## Exercise directions
Look through the entries below and extract exactly the lines from the one containing "(200, 671) = (221, 118): yellow" through the one containing "(610, 181) = (894, 256): yellow", ends included.

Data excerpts
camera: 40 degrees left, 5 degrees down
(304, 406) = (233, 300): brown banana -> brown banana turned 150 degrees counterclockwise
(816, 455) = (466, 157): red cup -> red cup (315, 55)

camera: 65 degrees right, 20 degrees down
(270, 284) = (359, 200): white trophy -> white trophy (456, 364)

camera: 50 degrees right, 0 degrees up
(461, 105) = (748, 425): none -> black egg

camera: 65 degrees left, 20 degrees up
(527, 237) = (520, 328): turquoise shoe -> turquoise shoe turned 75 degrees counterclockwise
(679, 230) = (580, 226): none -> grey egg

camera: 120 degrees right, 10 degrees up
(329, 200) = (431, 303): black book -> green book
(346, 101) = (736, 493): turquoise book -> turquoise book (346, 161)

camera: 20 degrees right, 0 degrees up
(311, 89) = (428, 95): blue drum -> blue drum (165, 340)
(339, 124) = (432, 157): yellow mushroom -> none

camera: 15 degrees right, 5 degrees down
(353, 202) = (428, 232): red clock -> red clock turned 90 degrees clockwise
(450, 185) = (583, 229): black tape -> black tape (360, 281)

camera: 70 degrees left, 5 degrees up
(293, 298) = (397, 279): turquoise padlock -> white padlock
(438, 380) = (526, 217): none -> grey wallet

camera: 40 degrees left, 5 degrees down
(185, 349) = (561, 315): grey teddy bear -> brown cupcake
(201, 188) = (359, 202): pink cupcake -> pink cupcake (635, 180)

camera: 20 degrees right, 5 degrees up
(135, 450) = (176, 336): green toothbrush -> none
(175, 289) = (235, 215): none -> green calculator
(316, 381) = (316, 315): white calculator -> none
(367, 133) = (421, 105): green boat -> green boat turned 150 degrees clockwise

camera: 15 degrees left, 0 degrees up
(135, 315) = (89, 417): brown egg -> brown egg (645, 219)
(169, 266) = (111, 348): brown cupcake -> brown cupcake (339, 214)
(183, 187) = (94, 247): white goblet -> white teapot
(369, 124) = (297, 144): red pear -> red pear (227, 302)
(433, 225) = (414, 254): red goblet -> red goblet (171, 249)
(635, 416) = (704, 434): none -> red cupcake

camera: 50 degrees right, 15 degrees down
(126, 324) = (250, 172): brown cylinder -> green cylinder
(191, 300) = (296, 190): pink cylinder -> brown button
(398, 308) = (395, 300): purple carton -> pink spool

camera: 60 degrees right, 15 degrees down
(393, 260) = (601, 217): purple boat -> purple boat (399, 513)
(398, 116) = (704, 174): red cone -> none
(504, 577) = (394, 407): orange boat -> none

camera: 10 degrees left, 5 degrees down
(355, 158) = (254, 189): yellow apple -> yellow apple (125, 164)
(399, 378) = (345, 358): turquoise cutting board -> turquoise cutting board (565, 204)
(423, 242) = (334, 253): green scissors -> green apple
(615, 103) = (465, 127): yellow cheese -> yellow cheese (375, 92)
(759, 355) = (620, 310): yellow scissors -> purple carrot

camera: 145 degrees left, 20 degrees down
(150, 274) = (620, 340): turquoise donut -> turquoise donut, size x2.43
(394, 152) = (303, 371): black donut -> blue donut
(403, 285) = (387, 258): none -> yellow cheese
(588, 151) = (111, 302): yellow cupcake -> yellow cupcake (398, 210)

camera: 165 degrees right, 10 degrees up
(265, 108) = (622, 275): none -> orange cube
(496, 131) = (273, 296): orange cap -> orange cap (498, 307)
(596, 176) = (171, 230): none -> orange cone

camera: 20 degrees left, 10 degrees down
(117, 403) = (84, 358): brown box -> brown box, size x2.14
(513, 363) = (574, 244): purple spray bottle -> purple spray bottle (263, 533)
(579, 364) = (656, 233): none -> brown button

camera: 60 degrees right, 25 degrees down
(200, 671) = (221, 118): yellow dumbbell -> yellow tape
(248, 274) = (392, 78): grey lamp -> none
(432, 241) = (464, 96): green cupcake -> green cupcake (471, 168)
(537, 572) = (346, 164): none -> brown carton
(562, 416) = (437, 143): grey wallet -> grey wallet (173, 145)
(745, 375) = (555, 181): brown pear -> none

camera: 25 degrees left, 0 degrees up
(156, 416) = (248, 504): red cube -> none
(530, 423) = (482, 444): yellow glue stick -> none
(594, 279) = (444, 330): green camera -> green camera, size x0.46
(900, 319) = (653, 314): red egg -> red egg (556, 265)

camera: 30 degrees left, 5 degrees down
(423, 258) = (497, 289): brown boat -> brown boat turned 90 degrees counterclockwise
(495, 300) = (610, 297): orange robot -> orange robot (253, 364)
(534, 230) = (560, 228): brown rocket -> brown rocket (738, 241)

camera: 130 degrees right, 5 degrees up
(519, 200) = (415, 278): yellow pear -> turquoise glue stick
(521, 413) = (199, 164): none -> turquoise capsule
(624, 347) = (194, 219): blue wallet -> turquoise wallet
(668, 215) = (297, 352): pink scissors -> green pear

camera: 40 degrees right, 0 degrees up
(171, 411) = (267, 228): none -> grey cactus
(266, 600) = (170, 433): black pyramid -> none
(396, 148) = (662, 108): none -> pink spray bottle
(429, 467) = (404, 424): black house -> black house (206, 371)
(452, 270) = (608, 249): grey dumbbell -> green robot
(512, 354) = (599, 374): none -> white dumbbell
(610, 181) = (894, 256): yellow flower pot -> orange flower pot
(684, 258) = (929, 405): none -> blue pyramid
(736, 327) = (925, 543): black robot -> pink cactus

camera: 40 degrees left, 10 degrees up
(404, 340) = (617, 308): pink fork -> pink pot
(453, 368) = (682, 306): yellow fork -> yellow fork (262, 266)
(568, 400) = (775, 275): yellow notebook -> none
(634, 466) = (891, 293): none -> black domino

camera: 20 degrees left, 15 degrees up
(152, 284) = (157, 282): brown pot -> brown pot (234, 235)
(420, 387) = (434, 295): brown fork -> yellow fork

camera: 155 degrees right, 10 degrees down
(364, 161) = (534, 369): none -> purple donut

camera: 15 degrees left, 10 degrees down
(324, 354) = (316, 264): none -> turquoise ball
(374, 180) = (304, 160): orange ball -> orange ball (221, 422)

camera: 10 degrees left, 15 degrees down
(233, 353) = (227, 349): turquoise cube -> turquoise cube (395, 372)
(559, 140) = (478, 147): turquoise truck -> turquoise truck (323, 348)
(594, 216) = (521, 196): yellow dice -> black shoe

## Answer for the task
(200, 671) = (221, 118): yellow dumbbell -> yellow tape
(248, 274) = (392, 78): grey lamp -> none
(432, 241) = (464, 96): green cupcake -> green cupcake (471, 168)
(537, 572) = (346, 164): none -> brown carton
(562, 416) = (437, 143): grey wallet -> grey wallet (173, 145)
(745, 375) = (555, 181): brown pear -> none

camera: 25 degrees left, 0 degrees up
(156, 416) = (248, 504): red cube -> none
(530, 423) = (482, 444): yellow glue stick -> none
(594, 279) = (444, 330): green camera -> green camera, size x0.46
(900, 319) = (653, 314): red egg -> red egg (556, 265)

camera: 30 degrees left, 5 degrees down
(423, 258) = (497, 289): brown boat -> brown boat turned 90 degrees counterclockwise
(495, 300) = (610, 297): orange robot -> orange robot (253, 364)
(534, 230) = (560, 228): brown rocket -> brown rocket (738, 241)

camera: 130 degrees right, 5 degrees up
(519, 200) = (415, 278): yellow pear -> turquoise glue stick
(521, 413) = (199, 164): none -> turquoise capsule
(624, 347) = (194, 219): blue wallet -> turquoise wallet
(668, 215) = (297, 352): pink scissors -> green pear

camera: 40 degrees right, 0 degrees up
(171, 411) = (267, 228): none -> grey cactus
(266, 600) = (170, 433): black pyramid -> none
(396, 148) = (662, 108): none -> pink spray bottle
(429, 467) = (404, 424): black house -> black house (206, 371)
(452, 270) = (608, 249): grey dumbbell -> green robot
(512, 354) = (599, 374): none -> white dumbbell
(610, 181) = (894, 256): yellow flower pot -> orange flower pot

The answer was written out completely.